__WHAT TO PRODUCE__: Images excluded, repeat each entry below exactly.

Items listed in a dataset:
□ □ □

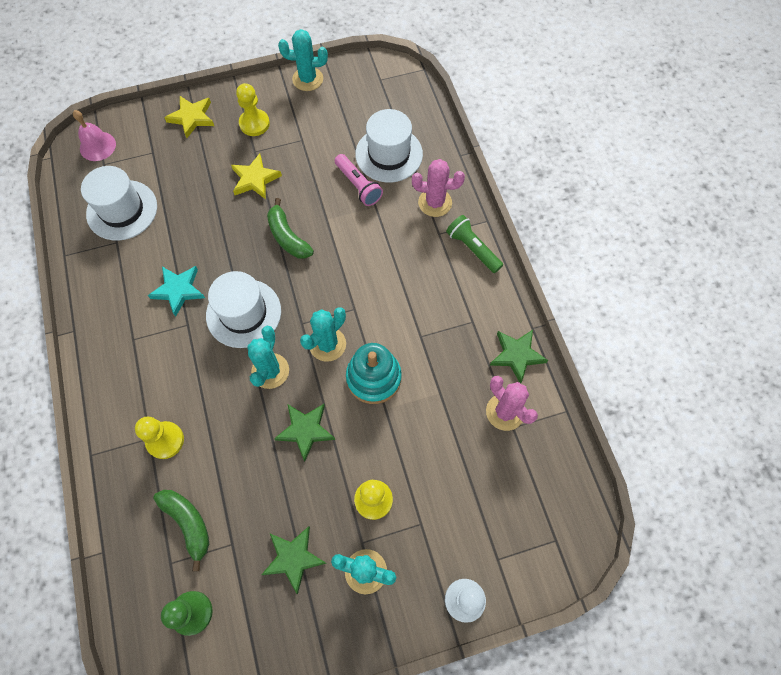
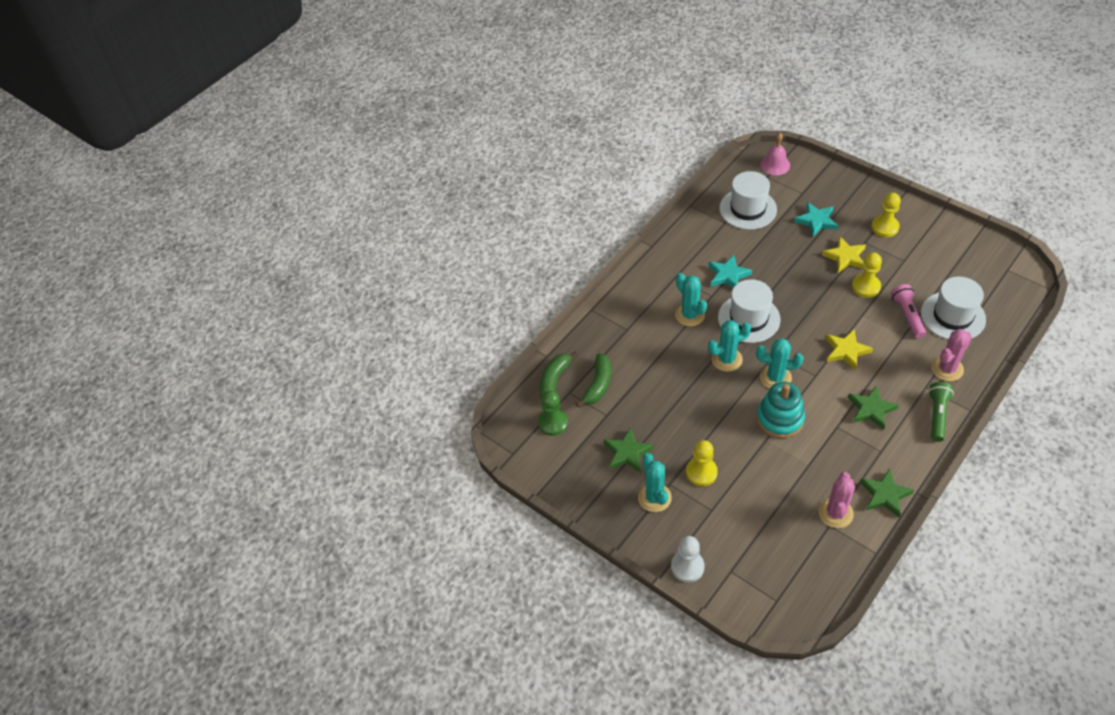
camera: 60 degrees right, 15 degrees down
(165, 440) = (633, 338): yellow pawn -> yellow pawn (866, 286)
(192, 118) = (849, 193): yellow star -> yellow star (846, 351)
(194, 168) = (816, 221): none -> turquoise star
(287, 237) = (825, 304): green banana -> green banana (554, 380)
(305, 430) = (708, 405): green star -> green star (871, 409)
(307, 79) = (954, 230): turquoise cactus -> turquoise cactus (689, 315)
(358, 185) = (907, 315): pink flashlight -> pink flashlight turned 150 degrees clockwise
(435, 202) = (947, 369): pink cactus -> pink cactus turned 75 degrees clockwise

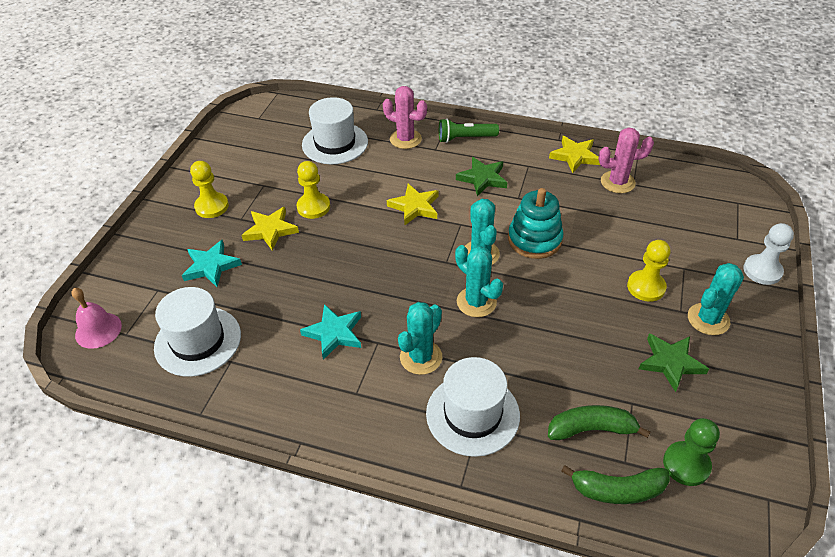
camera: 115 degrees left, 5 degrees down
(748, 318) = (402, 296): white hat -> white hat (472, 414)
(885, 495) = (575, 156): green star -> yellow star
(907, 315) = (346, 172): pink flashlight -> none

□ □ □

__RESULT__:
camera: 60 degrees right, 15 degrees down
(165, 440) = (633, 338): yellow pawn -> yellow pawn (866, 286)
(192, 118) = (849, 193): yellow star -> yellow star (846, 351)
(194, 168) = (816, 221): none -> turquoise star
(287, 237) = (825, 304): green banana -> green banana (554, 380)
(305, 430) = (708, 405): green star -> green star (871, 409)
(307, 79) = (954, 230): turquoise cactus -> turquoise cactus (689, 315)
(358, 185) = (907, 315): pink flashlight -> pink flashlight turned 150 degrees clockwise
(435, 202) = (947, 369): pink cactus -> pink cactus turned 75 degrees clockwise

camera: 115 degrees left, 5 degrees down
(748, 318) = (402, 296): white hat -> white hat (472, 414)
(885, 495) = (575, 156): green star -> yellow star
(907, 315) = (346, 172): pink flashlight -> none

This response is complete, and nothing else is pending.